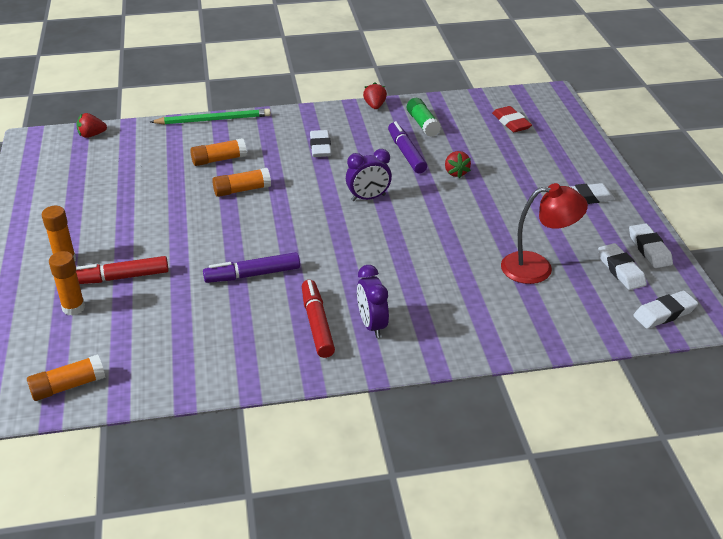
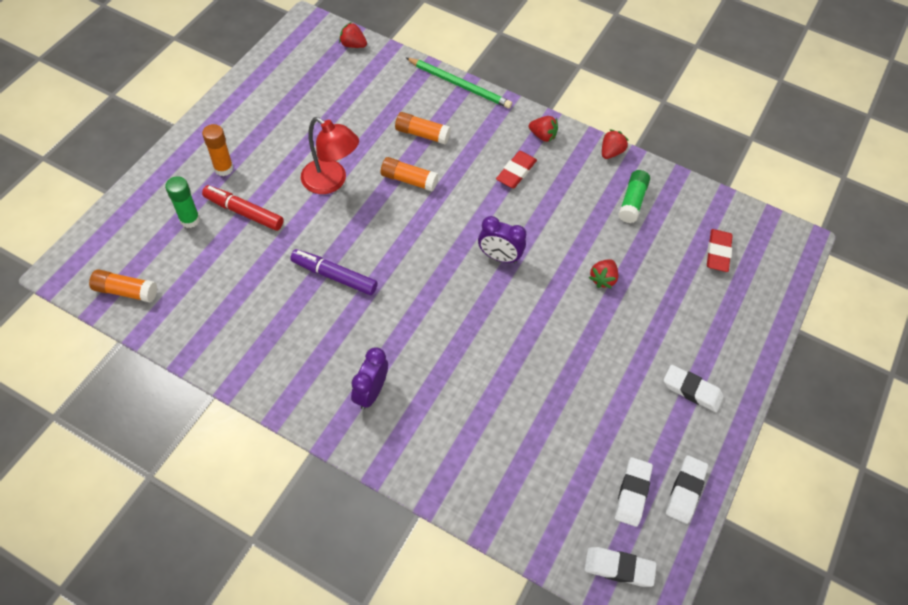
camera: 35 degrees right, 20 degrees up
orange glue stick [49,251,85,316] -> green glue stick [165,176,200,228]
red marker [302,280,335,358] -> none
white eraser [310,130,332,157] -> red eraser [496,151,537,188]
purple marker [388,121,427,174] -> none
red lamp [501,183,588,284] -> red lamp moved to [301,117,359,194]
none -> red strawberry [529,116,558,142]

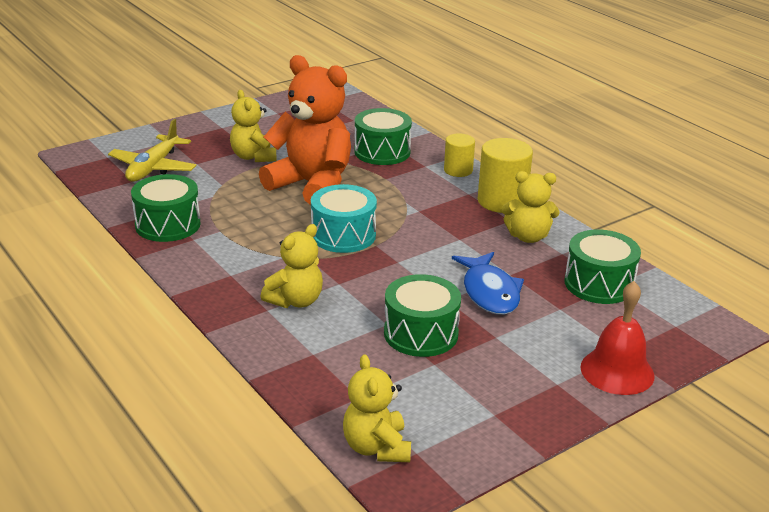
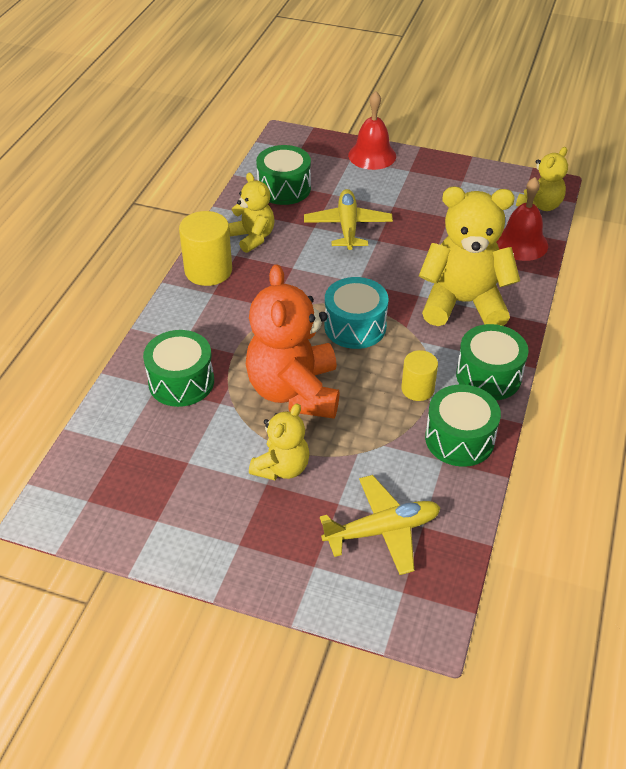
camera: 125 degrees left, 15 degrees up
yellow teddy bear [261,224,323,308] -> yellow teddy bear [419,187,520,326], size x1.79
green drum [384,274,461,357] -> green drum moved to [456,324,529,400]
yellow cylinder [444,133,475,177] -> yellow cylinder moved to [401,350,438,401]
blue fish [452,252,524,315] -> yellow plane [304,189,393,250]
none -> red bell [496,177,548,261]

## What is needed
Which lines of the listing contain the string "degrees"? Copy every one of them.

## Your response
camera: 35 degrees right, 20 degrees up
camera: 125 degrees left, 15 degrees up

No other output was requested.